[PROBLEM DETAILS]
Print the listing from its first line through the line containing "Rec (483, 58)", word for word, including both of those lines.

[GIVEN ENTRIES]

- - -

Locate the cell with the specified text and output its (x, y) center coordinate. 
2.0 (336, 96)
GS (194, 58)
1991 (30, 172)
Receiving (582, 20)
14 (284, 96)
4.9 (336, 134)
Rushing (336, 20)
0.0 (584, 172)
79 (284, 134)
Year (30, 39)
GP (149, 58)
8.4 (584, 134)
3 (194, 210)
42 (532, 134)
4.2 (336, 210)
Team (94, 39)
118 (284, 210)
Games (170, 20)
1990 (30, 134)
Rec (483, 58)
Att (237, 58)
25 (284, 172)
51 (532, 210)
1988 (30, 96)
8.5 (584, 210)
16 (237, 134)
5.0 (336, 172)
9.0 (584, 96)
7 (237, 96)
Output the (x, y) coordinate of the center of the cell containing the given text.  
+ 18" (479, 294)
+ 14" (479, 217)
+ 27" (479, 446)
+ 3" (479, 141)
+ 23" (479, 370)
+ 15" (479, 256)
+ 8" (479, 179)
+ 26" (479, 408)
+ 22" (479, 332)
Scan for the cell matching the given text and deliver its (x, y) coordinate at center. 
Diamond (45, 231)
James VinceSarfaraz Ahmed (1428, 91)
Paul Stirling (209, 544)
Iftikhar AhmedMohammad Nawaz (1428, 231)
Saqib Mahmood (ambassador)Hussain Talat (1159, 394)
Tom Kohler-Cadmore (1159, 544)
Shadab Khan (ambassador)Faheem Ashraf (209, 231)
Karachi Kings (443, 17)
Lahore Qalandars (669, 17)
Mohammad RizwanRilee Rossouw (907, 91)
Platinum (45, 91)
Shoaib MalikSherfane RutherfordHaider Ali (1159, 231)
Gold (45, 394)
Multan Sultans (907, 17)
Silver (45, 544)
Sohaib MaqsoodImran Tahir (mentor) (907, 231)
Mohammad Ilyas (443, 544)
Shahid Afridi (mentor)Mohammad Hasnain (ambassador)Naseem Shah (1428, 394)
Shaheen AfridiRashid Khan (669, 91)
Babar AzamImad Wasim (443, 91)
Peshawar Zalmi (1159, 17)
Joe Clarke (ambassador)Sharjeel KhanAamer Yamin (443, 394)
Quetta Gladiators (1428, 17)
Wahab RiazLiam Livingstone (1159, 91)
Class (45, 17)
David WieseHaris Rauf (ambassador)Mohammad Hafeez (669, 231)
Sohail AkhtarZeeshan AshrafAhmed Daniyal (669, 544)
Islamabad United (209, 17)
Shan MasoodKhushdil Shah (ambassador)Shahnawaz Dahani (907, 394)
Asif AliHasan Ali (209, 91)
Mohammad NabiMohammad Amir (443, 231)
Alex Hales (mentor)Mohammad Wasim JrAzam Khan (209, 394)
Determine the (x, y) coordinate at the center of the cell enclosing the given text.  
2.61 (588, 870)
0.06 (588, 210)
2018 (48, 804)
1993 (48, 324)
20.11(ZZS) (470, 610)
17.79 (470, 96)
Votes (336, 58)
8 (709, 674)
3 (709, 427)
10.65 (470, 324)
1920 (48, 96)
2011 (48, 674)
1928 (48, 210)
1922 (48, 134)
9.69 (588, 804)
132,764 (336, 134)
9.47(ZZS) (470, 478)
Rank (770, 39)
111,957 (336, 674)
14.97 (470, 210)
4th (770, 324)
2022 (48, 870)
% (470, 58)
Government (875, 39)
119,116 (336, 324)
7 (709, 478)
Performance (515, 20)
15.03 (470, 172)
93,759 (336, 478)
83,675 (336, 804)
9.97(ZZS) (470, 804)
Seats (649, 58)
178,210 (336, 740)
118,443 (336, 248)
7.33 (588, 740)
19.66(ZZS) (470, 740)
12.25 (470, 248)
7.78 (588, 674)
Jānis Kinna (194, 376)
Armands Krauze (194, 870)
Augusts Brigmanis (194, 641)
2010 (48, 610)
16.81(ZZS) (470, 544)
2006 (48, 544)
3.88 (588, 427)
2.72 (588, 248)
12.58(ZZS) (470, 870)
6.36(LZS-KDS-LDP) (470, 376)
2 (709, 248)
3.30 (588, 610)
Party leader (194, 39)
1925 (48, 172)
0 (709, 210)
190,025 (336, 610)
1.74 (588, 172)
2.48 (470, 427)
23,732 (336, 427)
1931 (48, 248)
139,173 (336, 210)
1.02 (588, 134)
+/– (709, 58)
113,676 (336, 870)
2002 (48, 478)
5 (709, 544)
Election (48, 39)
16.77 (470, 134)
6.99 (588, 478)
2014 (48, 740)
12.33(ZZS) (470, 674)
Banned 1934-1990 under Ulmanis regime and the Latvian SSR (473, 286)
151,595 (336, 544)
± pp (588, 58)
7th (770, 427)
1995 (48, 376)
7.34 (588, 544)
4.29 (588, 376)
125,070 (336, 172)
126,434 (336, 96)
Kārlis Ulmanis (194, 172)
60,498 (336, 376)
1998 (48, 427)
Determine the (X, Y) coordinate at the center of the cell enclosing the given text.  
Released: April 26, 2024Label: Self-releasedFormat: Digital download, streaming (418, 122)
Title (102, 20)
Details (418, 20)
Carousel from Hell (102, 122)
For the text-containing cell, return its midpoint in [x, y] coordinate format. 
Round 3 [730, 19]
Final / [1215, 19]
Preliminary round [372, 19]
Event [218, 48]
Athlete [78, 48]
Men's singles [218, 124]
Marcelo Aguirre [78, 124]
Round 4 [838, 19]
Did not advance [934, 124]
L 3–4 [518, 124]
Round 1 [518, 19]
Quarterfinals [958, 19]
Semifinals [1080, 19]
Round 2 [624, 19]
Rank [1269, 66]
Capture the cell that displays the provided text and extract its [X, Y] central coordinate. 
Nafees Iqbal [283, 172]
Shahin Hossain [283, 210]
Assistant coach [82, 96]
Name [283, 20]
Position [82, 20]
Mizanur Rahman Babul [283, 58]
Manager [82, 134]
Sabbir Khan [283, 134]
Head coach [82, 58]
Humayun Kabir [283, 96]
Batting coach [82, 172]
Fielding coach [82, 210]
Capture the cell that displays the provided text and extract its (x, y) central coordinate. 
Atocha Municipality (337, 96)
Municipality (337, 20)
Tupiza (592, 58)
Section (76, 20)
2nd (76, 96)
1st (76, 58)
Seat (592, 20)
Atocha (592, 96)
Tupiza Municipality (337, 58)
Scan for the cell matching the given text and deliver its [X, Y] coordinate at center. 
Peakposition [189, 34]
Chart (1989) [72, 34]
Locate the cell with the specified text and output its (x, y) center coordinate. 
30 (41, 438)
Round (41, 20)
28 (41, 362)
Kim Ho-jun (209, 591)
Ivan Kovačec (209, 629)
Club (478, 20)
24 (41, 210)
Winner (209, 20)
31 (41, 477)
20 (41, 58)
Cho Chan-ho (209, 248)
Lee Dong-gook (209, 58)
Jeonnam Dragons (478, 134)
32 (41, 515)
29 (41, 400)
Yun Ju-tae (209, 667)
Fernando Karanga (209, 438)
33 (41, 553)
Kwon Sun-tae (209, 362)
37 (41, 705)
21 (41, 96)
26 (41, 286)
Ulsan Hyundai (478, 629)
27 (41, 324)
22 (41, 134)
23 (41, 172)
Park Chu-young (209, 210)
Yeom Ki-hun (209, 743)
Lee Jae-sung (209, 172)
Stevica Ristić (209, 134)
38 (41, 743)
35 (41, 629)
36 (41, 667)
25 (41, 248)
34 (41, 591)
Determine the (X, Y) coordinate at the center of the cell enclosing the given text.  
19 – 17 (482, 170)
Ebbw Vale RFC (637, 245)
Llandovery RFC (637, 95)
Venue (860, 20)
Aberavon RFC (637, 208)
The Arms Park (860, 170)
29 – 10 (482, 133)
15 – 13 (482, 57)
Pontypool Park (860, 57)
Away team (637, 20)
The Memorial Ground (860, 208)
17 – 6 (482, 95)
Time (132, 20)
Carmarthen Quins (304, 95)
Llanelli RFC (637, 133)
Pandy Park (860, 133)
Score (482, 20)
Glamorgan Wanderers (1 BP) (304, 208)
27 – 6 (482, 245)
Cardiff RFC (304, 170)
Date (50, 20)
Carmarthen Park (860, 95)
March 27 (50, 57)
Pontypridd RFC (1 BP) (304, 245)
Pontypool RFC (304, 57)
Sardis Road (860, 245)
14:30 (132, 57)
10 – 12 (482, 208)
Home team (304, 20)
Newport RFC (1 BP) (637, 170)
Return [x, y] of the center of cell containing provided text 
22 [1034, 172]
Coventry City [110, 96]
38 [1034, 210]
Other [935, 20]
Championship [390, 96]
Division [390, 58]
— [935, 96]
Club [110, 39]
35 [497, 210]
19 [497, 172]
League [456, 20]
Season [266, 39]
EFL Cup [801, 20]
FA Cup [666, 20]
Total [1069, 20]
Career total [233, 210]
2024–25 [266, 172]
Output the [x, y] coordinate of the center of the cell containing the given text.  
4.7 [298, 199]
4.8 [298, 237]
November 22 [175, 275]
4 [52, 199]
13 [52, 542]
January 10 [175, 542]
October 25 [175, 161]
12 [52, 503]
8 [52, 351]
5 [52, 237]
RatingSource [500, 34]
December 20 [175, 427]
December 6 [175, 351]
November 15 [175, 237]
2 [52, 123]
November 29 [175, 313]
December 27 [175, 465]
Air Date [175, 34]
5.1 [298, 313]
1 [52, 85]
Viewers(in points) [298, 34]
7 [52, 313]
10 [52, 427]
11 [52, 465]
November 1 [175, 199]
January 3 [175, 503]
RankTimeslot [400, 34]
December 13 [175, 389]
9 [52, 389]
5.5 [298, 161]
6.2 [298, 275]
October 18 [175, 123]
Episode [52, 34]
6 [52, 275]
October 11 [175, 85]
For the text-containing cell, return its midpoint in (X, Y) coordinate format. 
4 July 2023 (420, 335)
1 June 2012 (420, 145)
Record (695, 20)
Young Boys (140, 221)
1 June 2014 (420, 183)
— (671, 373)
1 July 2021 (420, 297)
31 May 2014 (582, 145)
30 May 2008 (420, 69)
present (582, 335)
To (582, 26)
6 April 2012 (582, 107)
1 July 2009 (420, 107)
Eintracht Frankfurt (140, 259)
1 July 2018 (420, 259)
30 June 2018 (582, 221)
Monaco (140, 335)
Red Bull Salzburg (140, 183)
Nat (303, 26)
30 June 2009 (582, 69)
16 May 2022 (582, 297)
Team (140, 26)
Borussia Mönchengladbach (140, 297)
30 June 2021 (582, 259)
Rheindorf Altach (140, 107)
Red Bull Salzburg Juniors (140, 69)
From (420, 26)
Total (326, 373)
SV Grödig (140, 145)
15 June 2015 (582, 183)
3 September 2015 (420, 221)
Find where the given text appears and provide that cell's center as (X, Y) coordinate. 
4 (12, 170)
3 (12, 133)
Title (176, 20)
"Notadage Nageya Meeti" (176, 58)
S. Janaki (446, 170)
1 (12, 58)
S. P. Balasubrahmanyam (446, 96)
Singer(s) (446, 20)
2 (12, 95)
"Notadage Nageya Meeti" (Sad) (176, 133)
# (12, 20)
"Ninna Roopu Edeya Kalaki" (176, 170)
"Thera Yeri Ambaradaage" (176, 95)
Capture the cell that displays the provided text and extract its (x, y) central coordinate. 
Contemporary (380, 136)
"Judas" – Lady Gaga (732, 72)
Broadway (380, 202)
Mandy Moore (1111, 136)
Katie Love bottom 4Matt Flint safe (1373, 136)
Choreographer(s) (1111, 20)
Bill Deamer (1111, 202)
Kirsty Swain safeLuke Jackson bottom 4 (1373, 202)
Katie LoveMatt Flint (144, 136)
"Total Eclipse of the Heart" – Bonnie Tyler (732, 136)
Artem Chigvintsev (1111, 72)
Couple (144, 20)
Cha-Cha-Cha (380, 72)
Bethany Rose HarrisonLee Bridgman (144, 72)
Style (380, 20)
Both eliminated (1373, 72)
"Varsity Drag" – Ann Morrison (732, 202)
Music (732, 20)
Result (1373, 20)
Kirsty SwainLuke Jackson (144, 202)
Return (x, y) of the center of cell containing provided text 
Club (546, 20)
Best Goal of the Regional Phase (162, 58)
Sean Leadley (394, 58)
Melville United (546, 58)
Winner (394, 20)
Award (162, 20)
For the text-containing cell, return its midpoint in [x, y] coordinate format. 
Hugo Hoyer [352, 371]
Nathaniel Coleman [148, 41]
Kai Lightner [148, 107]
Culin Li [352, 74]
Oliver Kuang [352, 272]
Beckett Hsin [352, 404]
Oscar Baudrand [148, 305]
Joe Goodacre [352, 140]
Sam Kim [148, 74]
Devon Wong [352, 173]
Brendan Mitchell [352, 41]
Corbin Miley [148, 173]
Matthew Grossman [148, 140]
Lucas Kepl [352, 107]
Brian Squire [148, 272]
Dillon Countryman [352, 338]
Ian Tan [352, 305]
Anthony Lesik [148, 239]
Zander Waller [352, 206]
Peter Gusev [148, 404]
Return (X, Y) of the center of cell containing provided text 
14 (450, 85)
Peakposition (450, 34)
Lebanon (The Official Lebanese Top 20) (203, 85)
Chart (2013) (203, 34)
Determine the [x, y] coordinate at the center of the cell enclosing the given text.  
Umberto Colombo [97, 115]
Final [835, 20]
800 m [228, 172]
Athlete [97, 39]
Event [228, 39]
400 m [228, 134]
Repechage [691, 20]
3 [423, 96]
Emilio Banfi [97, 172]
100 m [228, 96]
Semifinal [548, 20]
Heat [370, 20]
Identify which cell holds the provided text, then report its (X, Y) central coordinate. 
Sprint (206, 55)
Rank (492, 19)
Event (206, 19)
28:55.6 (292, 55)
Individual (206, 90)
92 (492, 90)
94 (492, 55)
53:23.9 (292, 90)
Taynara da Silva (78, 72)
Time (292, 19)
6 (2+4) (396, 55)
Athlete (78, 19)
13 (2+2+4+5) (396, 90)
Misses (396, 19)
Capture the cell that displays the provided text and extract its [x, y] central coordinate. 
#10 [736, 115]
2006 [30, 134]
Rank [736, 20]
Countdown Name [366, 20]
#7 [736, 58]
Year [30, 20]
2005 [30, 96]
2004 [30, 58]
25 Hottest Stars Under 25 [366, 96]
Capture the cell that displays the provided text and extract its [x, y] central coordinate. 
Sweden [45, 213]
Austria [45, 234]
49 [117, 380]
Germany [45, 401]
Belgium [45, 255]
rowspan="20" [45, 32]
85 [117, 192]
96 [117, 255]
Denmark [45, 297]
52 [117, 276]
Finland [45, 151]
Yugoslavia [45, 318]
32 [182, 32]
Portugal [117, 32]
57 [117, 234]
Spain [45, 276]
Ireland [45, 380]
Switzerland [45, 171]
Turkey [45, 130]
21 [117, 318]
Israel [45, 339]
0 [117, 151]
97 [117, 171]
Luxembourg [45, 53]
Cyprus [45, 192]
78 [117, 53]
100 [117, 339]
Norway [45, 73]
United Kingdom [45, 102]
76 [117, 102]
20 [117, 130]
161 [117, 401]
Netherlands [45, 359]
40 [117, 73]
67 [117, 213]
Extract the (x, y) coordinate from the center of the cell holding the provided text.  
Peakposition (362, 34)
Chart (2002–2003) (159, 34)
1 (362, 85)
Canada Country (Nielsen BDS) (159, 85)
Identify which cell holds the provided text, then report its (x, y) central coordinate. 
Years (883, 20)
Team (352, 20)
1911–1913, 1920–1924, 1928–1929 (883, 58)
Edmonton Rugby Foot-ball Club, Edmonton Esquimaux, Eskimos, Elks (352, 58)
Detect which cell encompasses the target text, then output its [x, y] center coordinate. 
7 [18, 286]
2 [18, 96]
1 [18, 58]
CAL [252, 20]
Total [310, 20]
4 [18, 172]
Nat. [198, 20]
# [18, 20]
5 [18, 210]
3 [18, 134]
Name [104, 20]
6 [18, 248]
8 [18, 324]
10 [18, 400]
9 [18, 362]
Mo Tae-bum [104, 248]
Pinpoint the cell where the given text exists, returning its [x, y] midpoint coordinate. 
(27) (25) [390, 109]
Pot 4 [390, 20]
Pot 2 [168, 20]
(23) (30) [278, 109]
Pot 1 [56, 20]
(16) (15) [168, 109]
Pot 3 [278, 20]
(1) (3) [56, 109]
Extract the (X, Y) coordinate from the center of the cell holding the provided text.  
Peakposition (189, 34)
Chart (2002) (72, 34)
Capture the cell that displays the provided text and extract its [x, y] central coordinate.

- - -

[RESPONSE TO THE TASK]
Locate the cell with the specified text and output its (x, y) center coordinate. 
2.0 (336, 96)
GS (194, 58)
1991 (30, 172)
Receiving (582, 20)
14 (284, 96)
4.9 (336, 134)
Rushing (336, 20)
0.0 (584, 172)
79 (284, 134)
Year (30, 39)
GP (149, 58)
8.4 (584, 134)
3 (194, 210)
42 (532, 134)
4.2 (336, 210)
Team (94, 39)
118 (284, 210)
Games (170, 20)
1990 (30, 134)
Rec (483, 58)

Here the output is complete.